**Exercise objective:** The required answer is a copy of each line in the entries below that includes "square".

(Beginning of Available data)

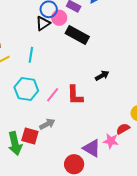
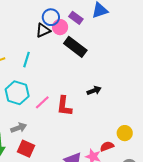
gray arrow: (47, 124) -> (19, 128), moved
red square: (30, 136) -> (26, 149), moved

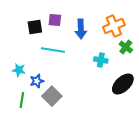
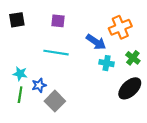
black square: (35, 27) -> (17, 20), moved
blue arrow: (81, 29) -> (96, 42), moved, turned -54
green cross: (126, 47) -> (133, 58), moved
green line: (22, 100) -> (20, 95), moved

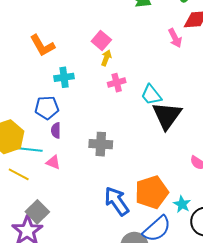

(End of Available data)

**Written solution:**
red square: (30, 136) -> (26, 149), moved
black square: (35, 27) -> (17, 20), moved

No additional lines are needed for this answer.